▶ _RECORD EXTRACTS_
-=-=-=-=-

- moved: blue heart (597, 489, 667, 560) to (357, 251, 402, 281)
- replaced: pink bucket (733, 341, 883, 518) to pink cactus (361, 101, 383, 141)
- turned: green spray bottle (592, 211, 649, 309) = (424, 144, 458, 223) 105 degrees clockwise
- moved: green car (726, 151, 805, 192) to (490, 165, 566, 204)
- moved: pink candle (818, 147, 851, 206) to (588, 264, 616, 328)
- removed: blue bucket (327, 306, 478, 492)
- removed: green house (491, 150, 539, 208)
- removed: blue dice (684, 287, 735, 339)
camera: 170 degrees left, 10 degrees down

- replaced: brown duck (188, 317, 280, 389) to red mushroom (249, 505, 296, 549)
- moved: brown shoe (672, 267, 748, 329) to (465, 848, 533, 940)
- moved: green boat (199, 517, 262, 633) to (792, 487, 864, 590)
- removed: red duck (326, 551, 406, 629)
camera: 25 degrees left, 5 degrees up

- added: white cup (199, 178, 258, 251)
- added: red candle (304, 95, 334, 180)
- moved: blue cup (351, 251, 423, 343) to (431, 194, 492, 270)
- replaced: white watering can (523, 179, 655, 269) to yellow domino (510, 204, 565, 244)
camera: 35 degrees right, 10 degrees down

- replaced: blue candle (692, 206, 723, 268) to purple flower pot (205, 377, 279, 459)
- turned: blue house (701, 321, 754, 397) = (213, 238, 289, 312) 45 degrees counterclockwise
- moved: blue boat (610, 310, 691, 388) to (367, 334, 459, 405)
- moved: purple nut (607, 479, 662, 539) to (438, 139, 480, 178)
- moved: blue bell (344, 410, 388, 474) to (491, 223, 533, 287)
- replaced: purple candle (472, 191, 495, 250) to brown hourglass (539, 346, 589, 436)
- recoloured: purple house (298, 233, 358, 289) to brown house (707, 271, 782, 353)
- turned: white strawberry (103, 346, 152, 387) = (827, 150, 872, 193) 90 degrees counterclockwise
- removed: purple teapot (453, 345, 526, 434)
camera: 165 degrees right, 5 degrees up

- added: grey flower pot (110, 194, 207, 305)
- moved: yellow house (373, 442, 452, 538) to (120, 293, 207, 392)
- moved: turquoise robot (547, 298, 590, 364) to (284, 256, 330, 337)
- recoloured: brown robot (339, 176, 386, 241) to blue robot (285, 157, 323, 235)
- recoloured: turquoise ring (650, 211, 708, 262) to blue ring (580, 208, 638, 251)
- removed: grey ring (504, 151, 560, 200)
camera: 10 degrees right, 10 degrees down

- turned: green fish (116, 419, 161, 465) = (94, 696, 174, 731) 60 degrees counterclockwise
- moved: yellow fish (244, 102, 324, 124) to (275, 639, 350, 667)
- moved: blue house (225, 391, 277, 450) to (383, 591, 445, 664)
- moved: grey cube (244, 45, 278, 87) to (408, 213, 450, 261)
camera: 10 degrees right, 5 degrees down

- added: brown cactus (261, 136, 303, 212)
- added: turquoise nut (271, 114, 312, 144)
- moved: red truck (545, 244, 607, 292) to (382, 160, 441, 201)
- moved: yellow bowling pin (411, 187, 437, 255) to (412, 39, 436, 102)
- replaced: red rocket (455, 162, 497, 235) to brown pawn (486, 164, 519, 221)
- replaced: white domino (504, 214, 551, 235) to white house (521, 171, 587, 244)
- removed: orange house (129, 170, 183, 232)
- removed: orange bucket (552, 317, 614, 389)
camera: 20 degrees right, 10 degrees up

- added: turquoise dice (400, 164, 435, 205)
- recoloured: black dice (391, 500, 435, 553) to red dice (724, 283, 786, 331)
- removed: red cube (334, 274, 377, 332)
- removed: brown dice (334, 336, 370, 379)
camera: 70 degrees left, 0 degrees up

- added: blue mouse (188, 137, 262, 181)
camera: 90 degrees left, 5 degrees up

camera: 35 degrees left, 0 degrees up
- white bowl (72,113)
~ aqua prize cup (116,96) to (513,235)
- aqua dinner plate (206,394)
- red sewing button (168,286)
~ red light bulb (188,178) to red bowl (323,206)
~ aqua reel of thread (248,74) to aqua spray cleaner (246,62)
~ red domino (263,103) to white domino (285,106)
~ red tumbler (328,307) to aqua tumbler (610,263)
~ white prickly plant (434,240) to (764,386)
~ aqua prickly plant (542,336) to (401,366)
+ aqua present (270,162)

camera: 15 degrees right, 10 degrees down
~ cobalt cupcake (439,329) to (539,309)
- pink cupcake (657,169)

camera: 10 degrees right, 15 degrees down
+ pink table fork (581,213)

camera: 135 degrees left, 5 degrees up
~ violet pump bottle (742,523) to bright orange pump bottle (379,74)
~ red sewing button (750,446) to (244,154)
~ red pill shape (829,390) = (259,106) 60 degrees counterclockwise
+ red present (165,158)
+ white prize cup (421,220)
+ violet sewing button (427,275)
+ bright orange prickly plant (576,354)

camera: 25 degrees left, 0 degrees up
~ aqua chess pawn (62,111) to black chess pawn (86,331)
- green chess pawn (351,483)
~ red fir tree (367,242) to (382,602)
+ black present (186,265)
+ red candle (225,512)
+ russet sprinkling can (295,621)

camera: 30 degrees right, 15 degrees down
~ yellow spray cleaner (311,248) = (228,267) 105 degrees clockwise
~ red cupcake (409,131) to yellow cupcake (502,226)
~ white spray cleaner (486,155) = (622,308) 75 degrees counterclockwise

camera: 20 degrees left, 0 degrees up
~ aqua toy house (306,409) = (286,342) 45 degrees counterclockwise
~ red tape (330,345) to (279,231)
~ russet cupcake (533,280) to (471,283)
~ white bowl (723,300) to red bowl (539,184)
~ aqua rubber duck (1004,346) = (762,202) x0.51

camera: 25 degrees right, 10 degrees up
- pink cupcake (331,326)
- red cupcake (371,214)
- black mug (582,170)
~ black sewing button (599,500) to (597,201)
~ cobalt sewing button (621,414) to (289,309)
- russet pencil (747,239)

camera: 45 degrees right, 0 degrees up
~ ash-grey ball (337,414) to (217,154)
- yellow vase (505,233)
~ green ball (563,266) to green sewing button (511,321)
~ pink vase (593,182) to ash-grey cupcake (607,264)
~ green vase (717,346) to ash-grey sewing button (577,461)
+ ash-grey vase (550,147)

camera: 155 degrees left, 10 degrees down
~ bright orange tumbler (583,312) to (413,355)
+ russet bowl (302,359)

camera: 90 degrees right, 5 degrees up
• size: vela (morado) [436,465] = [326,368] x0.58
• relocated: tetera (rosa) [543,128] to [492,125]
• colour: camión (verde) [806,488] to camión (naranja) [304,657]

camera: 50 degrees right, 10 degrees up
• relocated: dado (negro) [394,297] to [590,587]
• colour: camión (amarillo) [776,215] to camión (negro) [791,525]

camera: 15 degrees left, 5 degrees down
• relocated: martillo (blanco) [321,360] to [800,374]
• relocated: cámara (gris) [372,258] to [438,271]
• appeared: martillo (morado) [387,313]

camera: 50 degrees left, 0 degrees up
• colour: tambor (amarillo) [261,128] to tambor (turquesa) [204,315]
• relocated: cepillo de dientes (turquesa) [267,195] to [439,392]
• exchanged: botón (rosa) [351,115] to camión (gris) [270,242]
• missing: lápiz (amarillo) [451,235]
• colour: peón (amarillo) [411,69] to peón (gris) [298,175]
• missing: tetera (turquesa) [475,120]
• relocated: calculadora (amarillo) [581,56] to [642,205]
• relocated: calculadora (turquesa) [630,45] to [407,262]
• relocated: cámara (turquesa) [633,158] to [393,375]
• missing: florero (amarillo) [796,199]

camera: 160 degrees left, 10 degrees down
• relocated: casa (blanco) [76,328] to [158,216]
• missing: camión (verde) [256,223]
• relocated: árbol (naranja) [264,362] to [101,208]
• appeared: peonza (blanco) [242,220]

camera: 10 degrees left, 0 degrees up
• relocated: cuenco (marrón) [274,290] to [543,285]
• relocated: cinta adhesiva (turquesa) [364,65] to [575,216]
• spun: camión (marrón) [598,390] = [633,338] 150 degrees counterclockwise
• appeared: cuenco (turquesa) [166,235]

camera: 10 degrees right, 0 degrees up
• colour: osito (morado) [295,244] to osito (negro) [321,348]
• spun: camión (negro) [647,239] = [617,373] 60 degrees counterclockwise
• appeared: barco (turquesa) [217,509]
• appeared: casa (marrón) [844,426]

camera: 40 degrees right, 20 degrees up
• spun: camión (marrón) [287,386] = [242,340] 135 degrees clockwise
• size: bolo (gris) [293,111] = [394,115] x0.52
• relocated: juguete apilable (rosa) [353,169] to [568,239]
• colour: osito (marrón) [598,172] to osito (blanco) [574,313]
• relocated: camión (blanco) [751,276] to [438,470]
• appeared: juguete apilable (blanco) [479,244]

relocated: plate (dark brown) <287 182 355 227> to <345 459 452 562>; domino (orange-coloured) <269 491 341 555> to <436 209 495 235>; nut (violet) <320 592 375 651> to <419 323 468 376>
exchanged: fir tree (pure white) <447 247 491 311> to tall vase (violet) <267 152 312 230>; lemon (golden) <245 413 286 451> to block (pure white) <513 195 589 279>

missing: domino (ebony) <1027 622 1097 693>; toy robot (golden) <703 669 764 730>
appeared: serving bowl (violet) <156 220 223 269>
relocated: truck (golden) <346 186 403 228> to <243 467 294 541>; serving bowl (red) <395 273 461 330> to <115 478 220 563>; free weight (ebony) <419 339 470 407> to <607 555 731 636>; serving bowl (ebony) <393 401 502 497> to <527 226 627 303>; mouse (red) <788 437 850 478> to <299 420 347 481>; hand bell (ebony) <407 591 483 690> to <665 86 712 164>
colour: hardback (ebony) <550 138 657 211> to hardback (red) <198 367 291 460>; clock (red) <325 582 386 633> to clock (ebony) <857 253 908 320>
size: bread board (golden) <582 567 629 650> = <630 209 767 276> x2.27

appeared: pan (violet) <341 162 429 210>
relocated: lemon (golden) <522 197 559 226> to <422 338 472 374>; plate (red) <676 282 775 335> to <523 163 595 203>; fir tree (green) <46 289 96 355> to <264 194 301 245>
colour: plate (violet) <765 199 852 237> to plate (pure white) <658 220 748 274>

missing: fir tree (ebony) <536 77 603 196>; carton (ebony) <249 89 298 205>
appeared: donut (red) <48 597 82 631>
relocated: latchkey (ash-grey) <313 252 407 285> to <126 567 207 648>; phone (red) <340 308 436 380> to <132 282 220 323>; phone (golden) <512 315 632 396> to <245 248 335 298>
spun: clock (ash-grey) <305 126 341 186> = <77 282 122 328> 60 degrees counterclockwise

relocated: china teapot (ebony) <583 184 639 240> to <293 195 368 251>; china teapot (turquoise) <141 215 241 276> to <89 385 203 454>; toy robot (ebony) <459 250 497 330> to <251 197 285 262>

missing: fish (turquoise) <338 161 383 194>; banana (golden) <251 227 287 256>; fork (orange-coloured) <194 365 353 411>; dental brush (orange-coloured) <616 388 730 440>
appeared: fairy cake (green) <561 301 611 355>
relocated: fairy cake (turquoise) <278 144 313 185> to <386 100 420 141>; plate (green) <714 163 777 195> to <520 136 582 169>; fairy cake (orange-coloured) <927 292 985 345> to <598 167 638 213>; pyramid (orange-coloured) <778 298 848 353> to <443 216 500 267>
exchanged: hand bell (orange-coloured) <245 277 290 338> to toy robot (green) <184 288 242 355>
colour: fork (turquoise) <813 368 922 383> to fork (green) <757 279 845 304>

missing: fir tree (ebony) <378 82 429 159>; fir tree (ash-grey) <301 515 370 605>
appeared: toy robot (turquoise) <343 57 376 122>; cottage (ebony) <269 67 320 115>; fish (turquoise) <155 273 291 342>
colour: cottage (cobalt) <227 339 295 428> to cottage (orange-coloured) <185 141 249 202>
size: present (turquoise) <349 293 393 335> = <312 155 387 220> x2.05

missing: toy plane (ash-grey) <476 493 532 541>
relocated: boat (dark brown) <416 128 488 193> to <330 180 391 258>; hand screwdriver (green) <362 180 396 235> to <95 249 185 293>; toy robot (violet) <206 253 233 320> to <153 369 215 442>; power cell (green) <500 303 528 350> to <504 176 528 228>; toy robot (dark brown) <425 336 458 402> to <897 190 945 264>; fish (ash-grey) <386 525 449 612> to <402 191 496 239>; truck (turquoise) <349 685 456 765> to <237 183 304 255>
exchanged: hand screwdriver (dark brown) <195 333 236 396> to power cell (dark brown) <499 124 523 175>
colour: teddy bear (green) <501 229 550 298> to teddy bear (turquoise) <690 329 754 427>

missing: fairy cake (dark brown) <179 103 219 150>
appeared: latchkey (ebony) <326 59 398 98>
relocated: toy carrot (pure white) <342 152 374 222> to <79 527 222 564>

-=-=-=-=-

▶ _AIM OF THE EXERCISE_
Return the opening line of the data and every line after it through the line containing "- removed: blue dice (684, 287, 735, 339)", please, exactly as written and with nothing added.

▶ _OUTPUT BELOW_
- moved: blue heart (597, 489, 667, 560) to (357, 251, 402, 281)
- replaced: pink bucket (733, 341, 883, 518) to pink cactus (361, 101, 383, 141)
- turned: green spray bottle (592, 211, 649, 309) = (424, 144, 458, 223) 105 degrees clockwise
- moved: green car (726, 151, 805, 192) to (490, 165, 566, 204)
- moved: pink candle (818, 147, 851, 206) to (588, 264, 616, 328)
- removed: blue bucket (327, 306, 478, 492)
- removed: green house (491, 150, 539, 208)
- removed: blue dice (684, 287, 735, 339)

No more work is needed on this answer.